_Assignment_.
Keep to one stretch of the data below, the lines from the one with "camera: 70 degrees left, 10 degrees up" up to and including the one with "(370, 320) = (433, 186): orange", and return that stretch exactly.

_Dataset entries_.
BEGIN
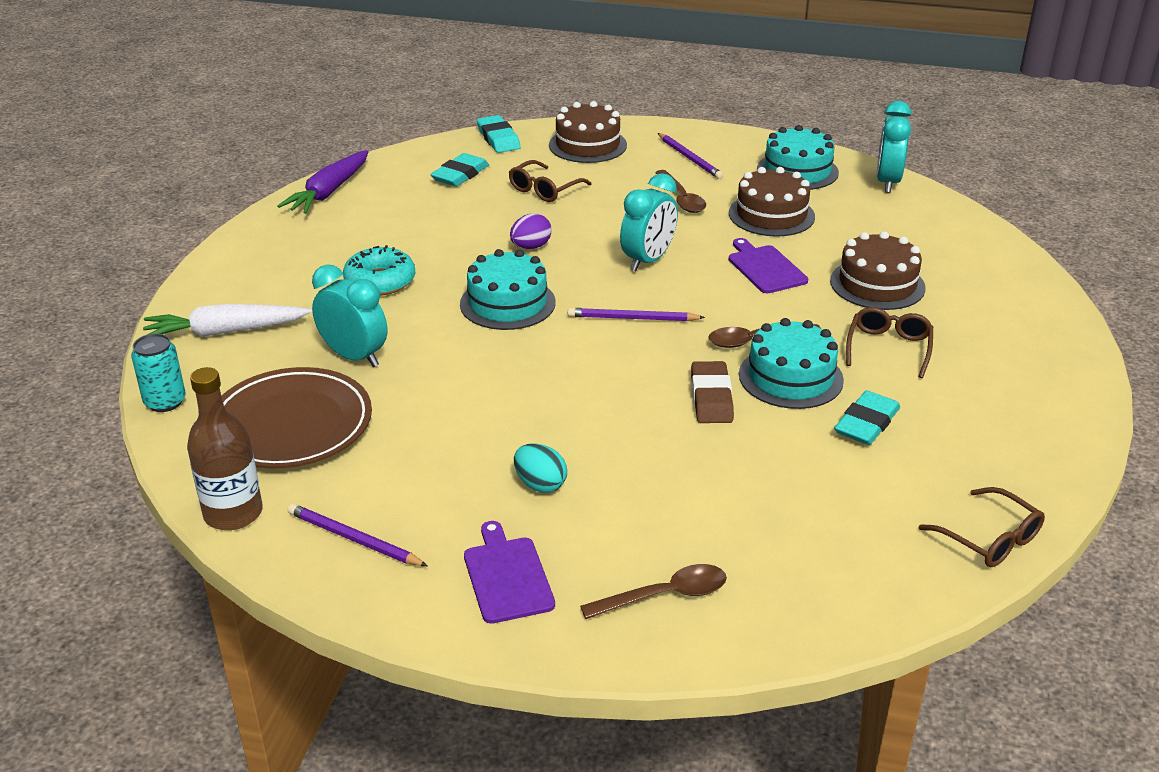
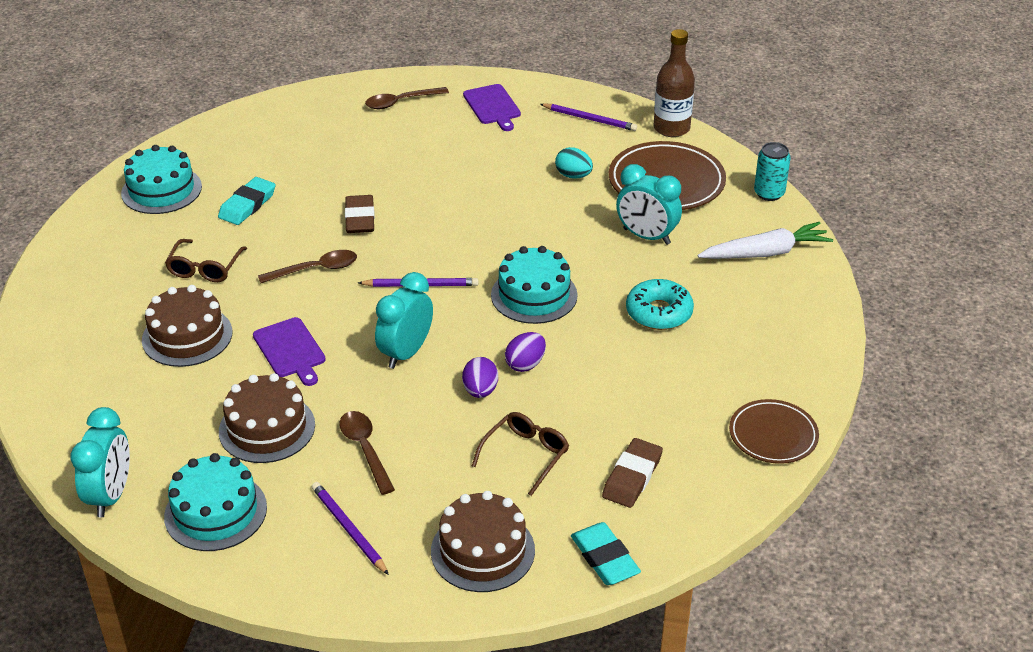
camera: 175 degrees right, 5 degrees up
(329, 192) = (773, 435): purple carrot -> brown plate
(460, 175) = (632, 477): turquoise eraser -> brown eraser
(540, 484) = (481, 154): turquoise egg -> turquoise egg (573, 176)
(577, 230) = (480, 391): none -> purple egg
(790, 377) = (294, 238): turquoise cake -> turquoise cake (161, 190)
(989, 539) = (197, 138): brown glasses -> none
END
BEGIN
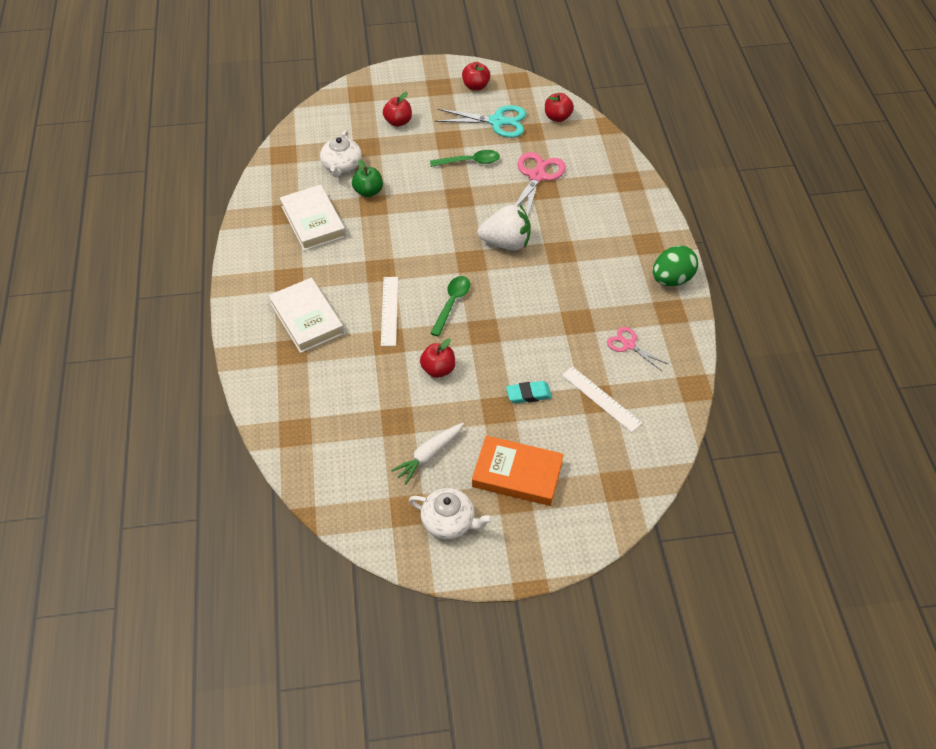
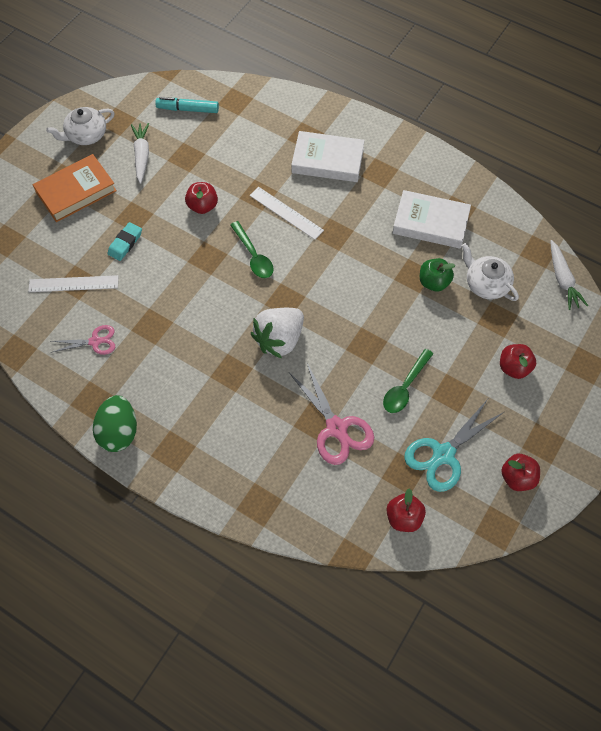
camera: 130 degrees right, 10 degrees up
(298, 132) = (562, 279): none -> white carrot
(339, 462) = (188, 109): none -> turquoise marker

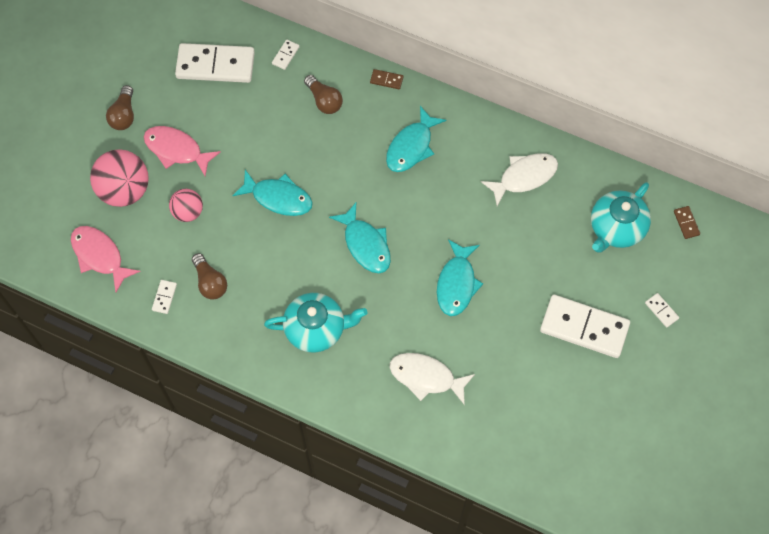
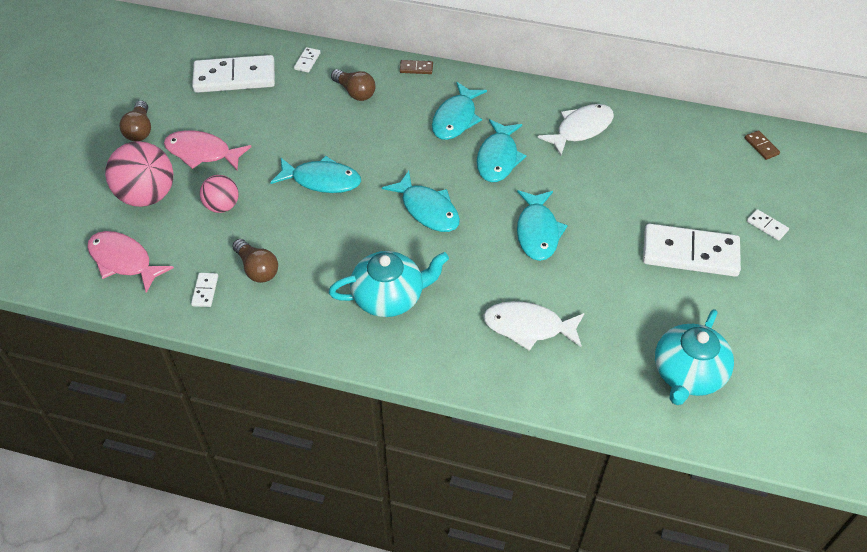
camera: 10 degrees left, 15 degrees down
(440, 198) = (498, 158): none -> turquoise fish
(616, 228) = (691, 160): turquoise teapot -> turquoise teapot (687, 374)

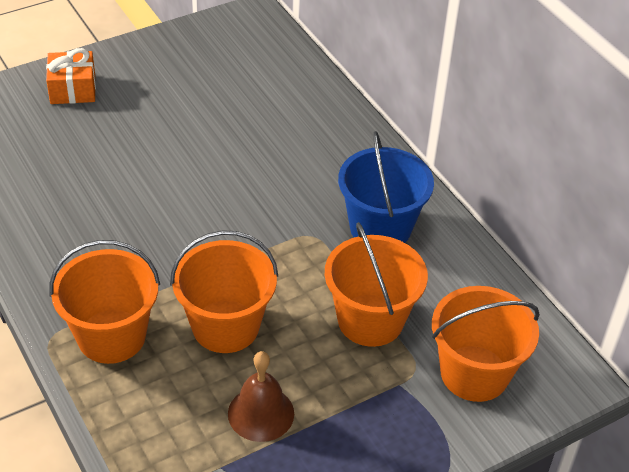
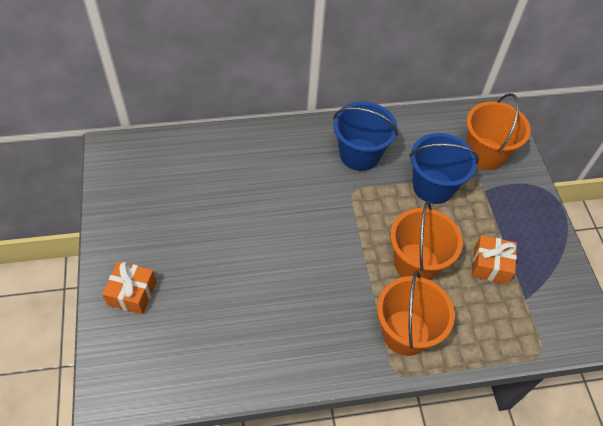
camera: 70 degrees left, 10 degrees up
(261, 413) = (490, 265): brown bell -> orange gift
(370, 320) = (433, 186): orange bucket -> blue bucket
END
BEGIN
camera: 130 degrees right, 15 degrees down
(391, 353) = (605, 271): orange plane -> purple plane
END
_Reply to the task_.
camera: 70 degrees left, 10 degrees up
(261, 413) = (490, 265): brown bell -> orange gift
(370, 320) = (433, 186): orange bucket -> blue bucket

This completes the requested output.